Required work ▸ Without any of their pictures, return all of the records exactly.

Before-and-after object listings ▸

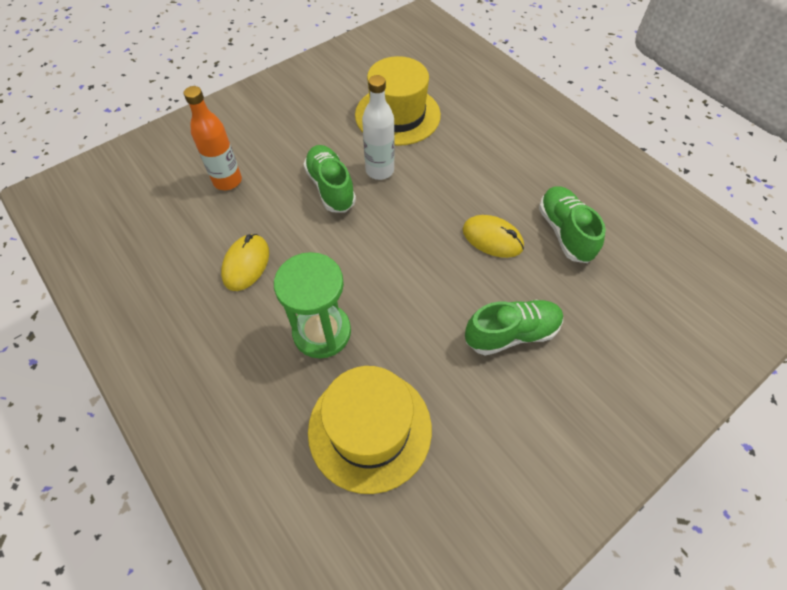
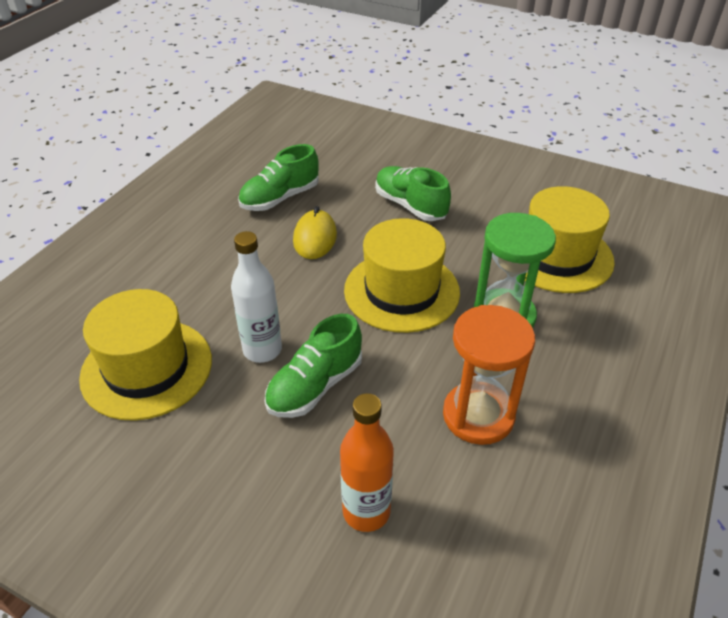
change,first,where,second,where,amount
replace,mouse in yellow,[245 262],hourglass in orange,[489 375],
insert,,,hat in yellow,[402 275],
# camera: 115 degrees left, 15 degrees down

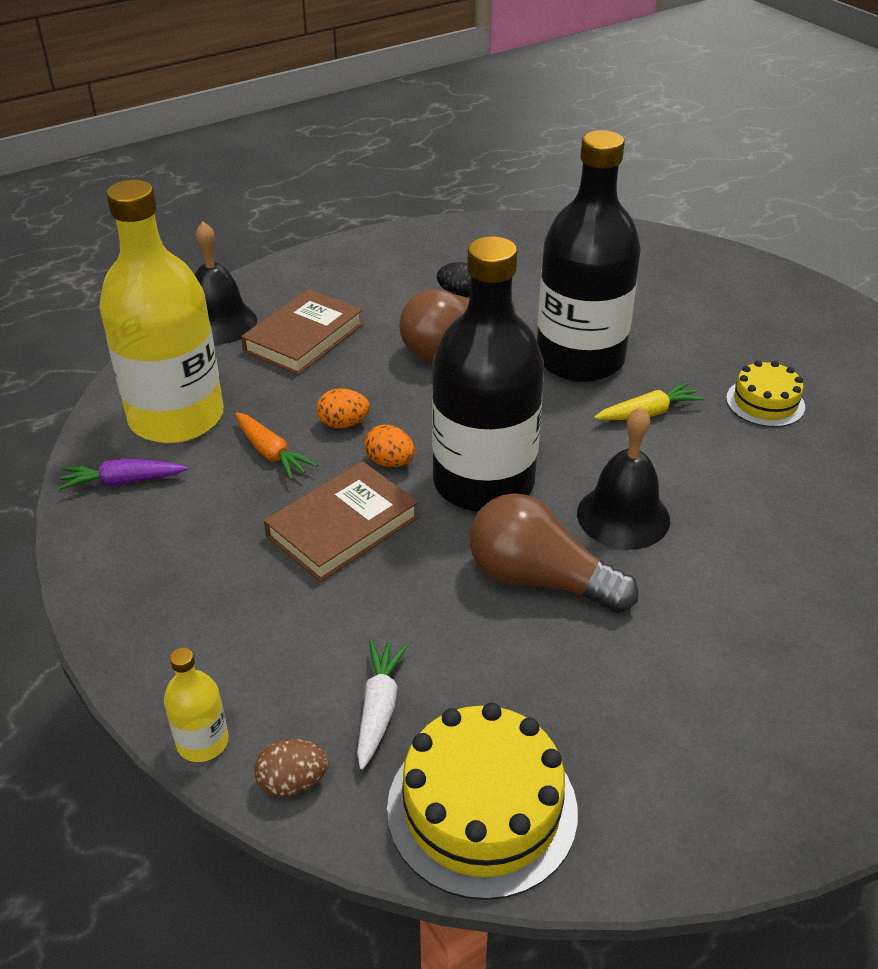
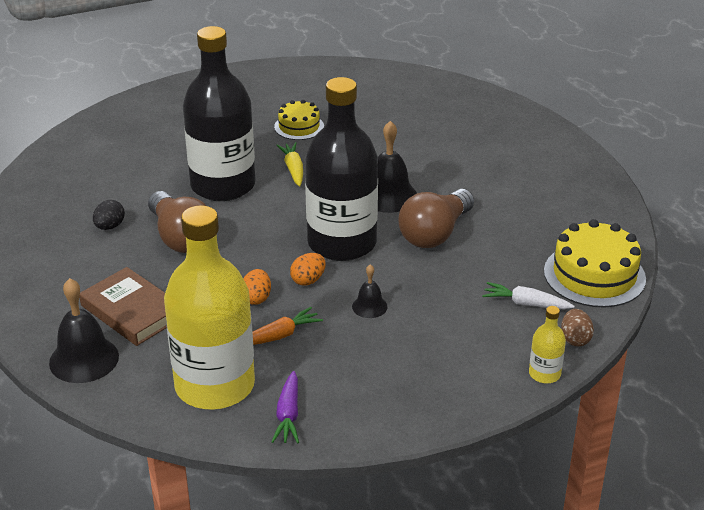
change,first,where,second,where,amount
replace,book in brown,[341 521],bell in black,[370 291],
# camera: 80 degrees left, 5 degrees down

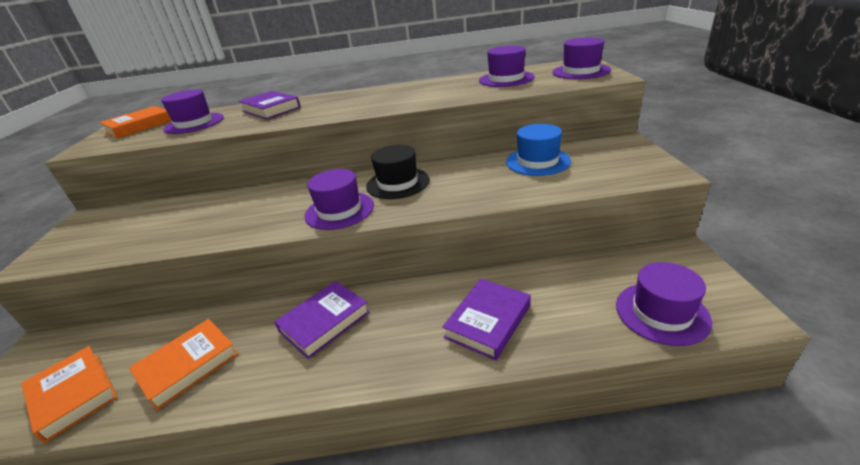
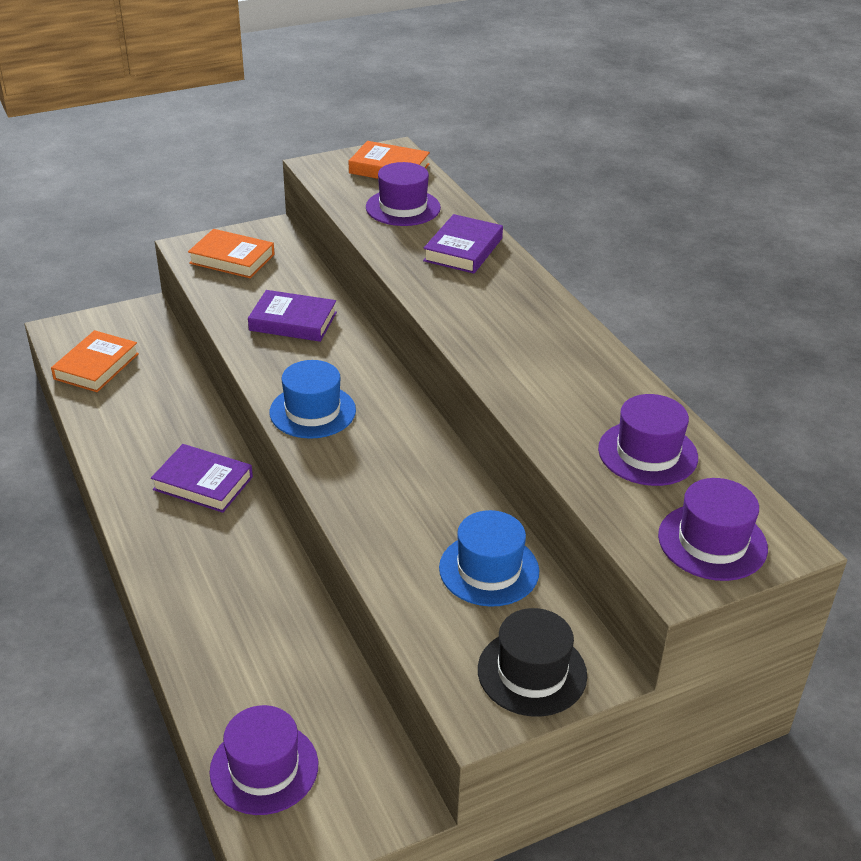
change,first,where,second,where,amount
move,book in orange,[183 364],,[231 253],
recolor,hat in purple,[339 199],hat in blue,[312 399],
move,hat in black,[398 172],,[532 662],
move,book in purple,[486 319],,[292 316],
# camera: 65 degrees right, 5 degrees up

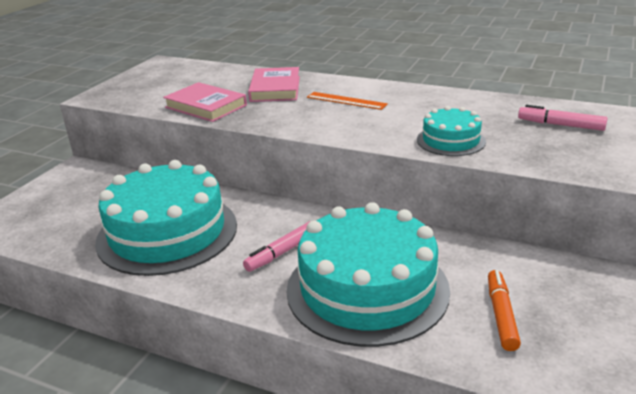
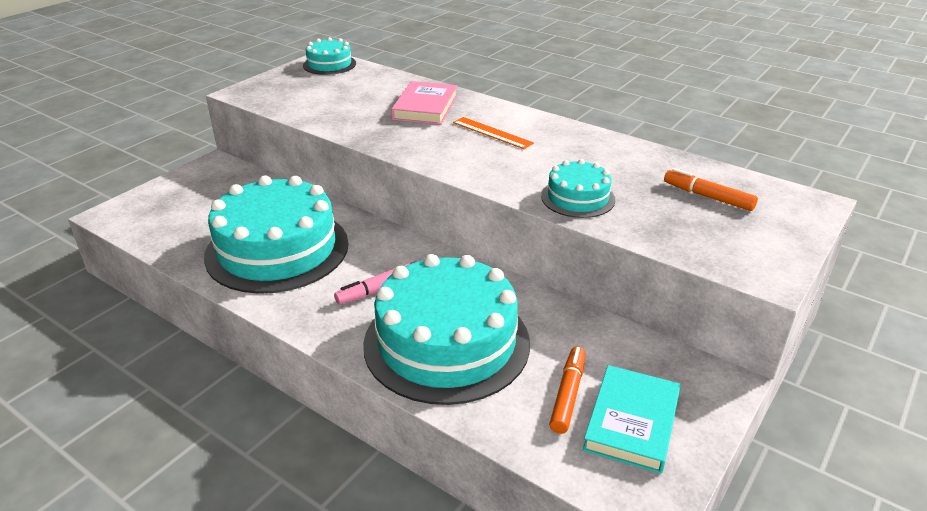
change,first,where,second,where,amount
delete,book in pink,[205 102],,,
recolor,marker in pink,[563 118],marker in orange,[711 189],
insert,,,cake in turquoise,[329 56],
insert,,,book in turquoise,[632 419],
# camera: 10 degrees right, 5 degrees up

Solution ▸
change,first,where,second,where,amount
replace,mouse in yellow,[245 262],hourglass in orange,[489 375],
insert,,,hat in yellow,[402 275],
# camera: 115 degrees left, 15 degrees down

change,first,where,second,where,amount
replace,book in brown,[341 521],bell in black,[370 291],
# camera: 80 degrees left, 5 degrees down

change,first,where,second,where,amount
move,book in orange,[183 364],,[231 253],
recolor,hat in purple,[339 199],hat in blue,[312 399],
move,hat in black,[398 172],,[532 662],
move,book in purple,[486 319],,[292 316],
# camera: 65 degrees right, 5 degrees up

change,first,where,second,where,amount
delete,book in pink,[205 102],,,
recolor,marker in pink,[563 118],marker in orange,[711 189],
insert,,,cake in turquoise,[329 56],
insert,,,book in turquoise,[632 419],
# camera: 10 degrees right, 5 degrees up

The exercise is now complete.